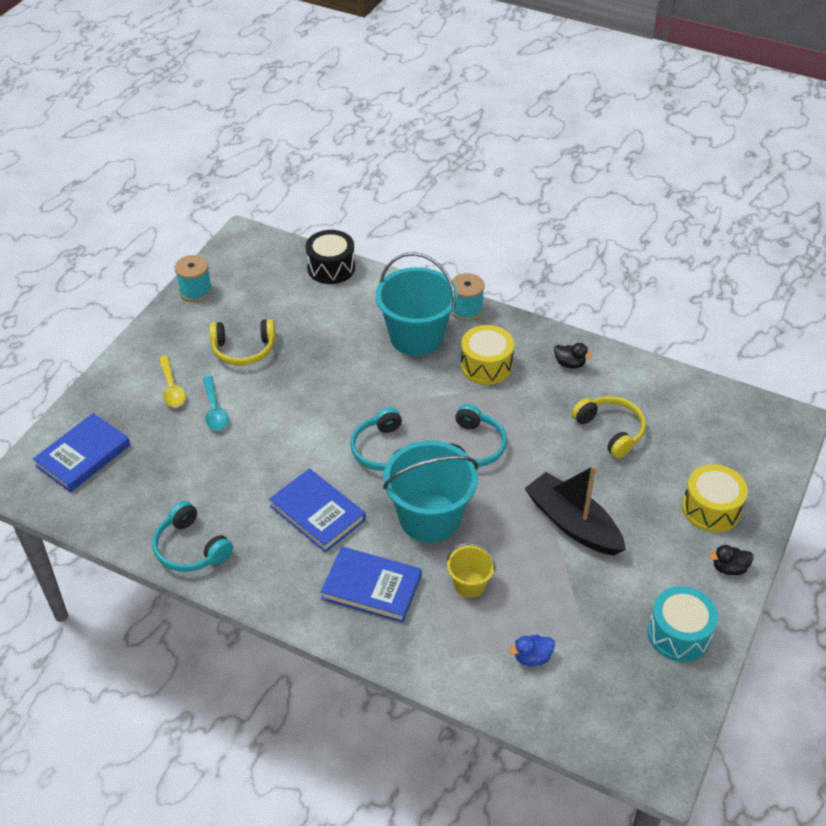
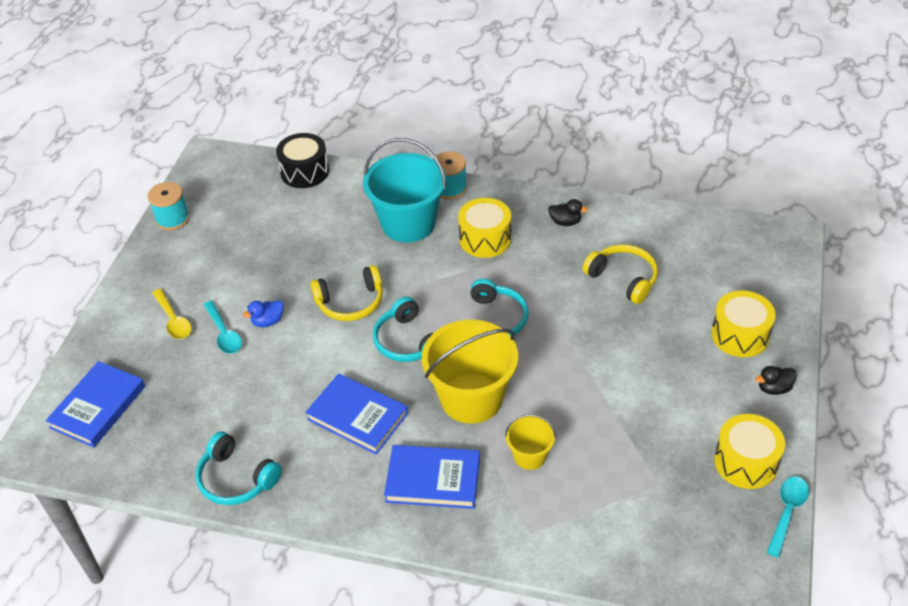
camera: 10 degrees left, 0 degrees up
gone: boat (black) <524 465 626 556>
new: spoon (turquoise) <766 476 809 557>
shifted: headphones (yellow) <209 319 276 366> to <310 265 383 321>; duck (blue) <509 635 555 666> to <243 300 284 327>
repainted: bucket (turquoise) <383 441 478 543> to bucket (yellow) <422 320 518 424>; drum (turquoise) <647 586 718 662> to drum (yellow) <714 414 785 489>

════════

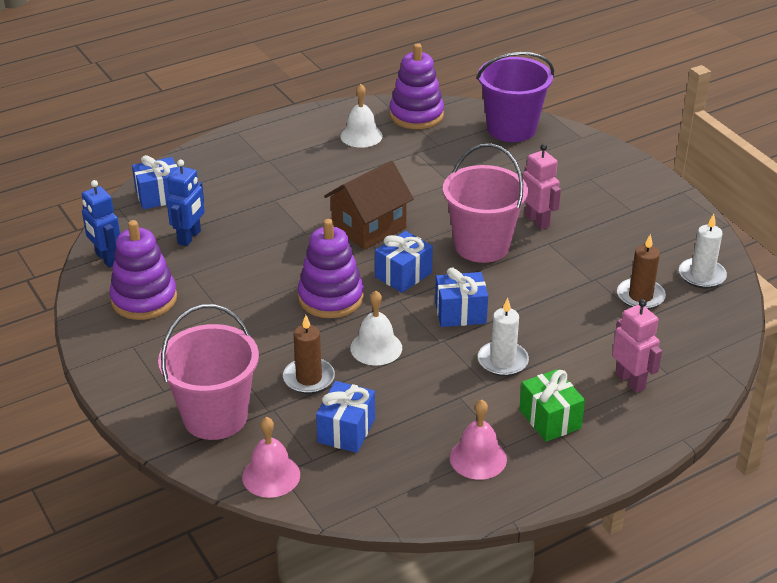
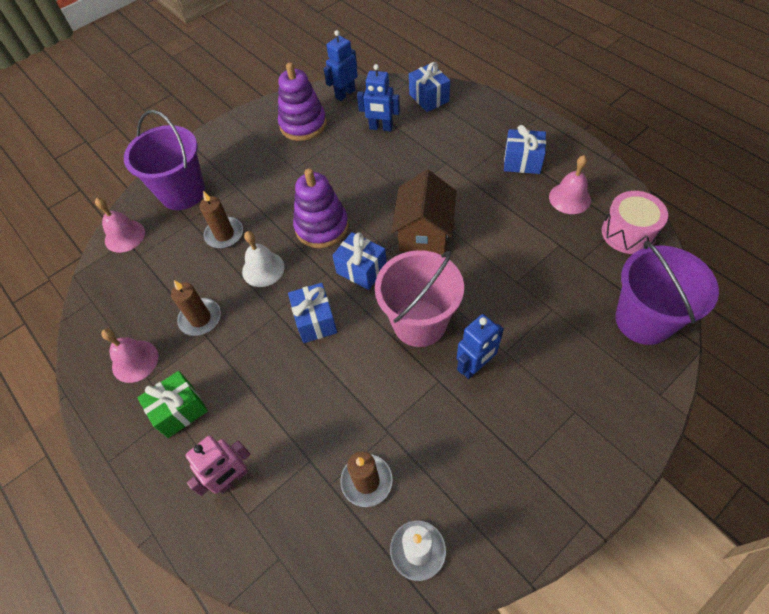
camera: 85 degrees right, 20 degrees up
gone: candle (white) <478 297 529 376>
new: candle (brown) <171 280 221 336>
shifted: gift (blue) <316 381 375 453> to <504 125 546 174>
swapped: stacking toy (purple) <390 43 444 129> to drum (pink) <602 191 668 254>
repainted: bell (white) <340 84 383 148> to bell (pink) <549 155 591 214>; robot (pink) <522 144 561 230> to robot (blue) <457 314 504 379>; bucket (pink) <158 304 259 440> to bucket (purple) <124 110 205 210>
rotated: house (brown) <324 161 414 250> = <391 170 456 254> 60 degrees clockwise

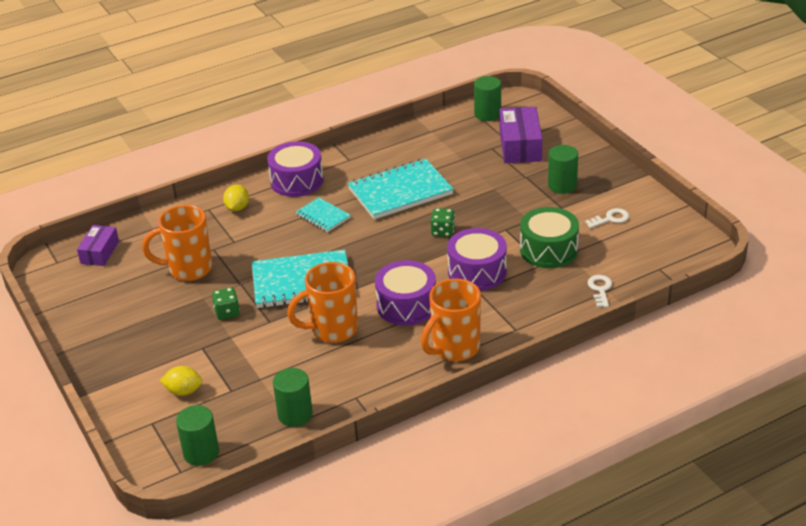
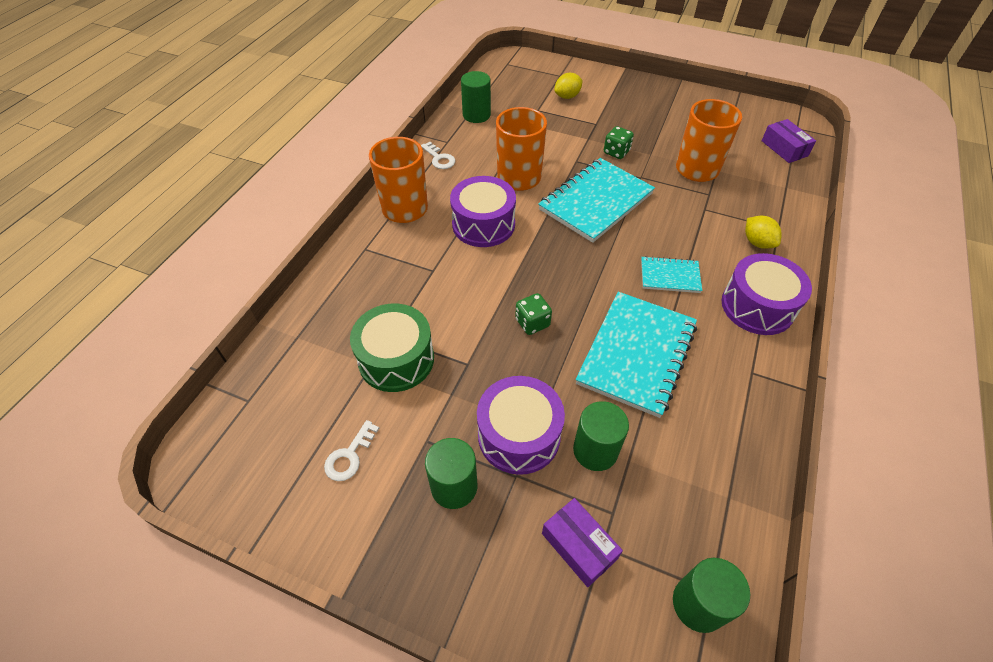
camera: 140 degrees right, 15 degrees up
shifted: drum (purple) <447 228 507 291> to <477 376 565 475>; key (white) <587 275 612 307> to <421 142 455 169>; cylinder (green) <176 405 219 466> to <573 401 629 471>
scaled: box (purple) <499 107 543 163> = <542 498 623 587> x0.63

════════

**Your assignment**
Produce only the lines from the line containing "camera: 10 degrees left, 0 degrees up" through the line containing "repainted: bucket (turquoise)", inclusive of both, exactly as they stand in the entries above.

**Response**
camera: 10 degrees left, 0 degrees up
gone: boat (black) <524 465 626 556>
new: spoon (turquoise) <766 476 809 557>
shifted: headphones (yellow) <209 319 276 366> to <310 265 383 321>; duck (blue) <509 635 555 666> to <243 300 284 327>
repainted: bucket (turquoise) <383 441 478 543> to bucket (yellow) <422 320 518 424>; drum (turquoise) <647 586 718 662> to drum (yellow) <714 414 785 489>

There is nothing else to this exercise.